[Data extract — start]
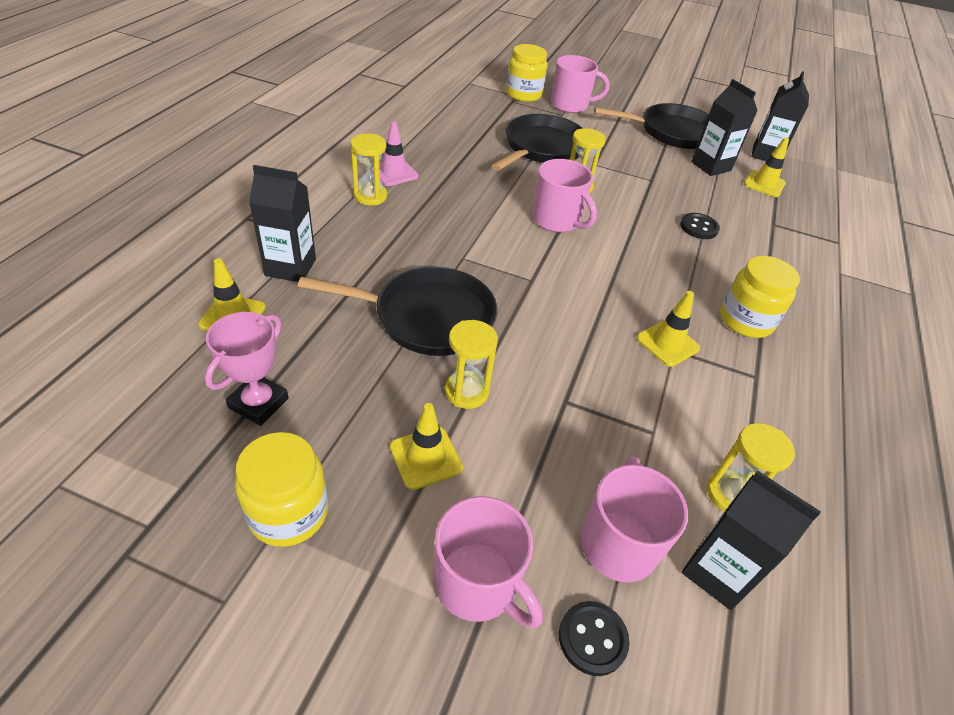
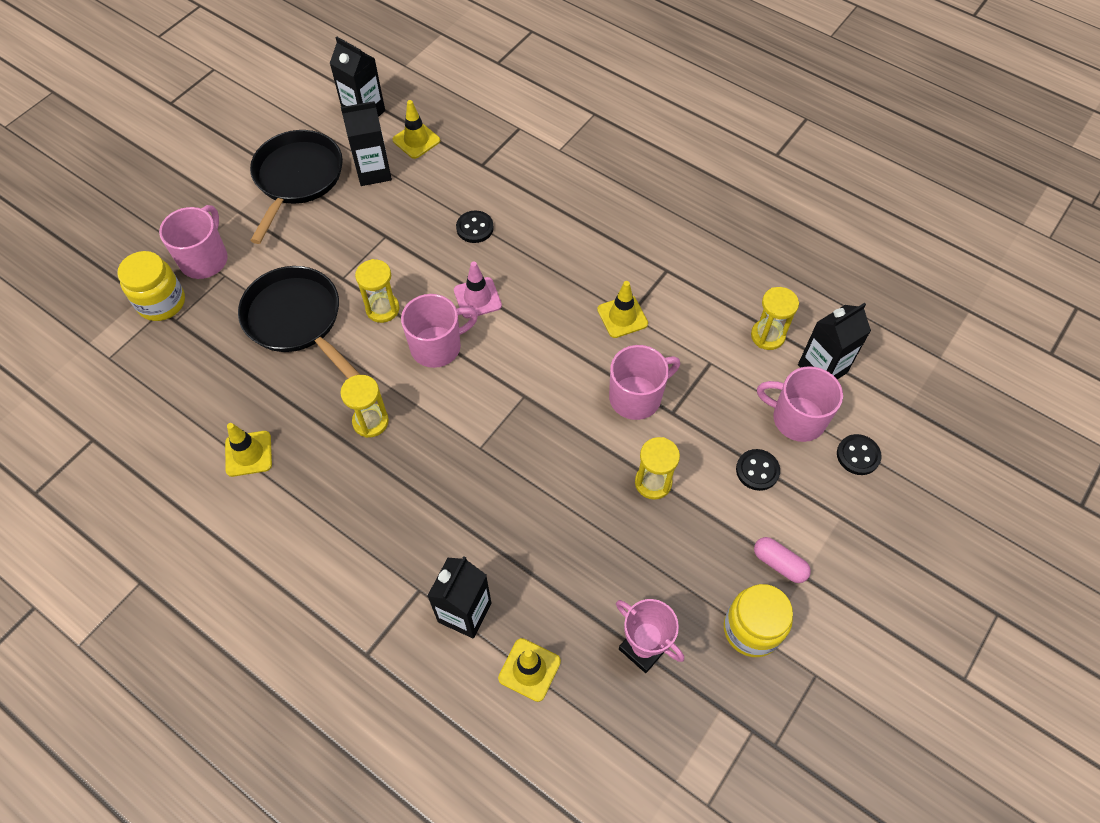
camera: 70 degrees left, 15 degrees up
black pan [298,267,497,356] -> none
yellow hourglass [350,133,387,205] -> yellow hourglass moved to [340,375,389,438]
pink traffic cone [372,121,419,186] -> pink traffic cone moved to [454,262,502,319]
yellow traffic cone [390,403,463,490] -> yellow traffic cone moved to [225,423,272,477]
pink mug [434,496,543,628] -> pink mug moved to [609,345,680,420]
yellow jar [720,256,800,338] -> none
none -> black button [736,449,780,491]
none -> pink capsule [754,537,811,583]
[Data extract — finish]
Nothing in the records should be changed in the copy, but the pictures must be left out.

Response:
camera: 70 degrees left, 15 degrees up
black pan [298,267,497,356] -> none
yellow hourglass [350,133,387,205] -> yellow hourglass moved to [340,375,389,438]
pink traffic cone [372,121,419,186] -> pink traffic cone moved to [454,262,502,319]
yellow traffic cone [390,403,463,490] -> yellow traffic cone moved to [225,423,272,477]
pink mug [434,496,543,628] -> pink mug moved to [609,345,680,420]
yellow jar [720,256,800,338] -> none
none -> black button [736,449,780,491]
none -> pink capsule [754,537,811,583]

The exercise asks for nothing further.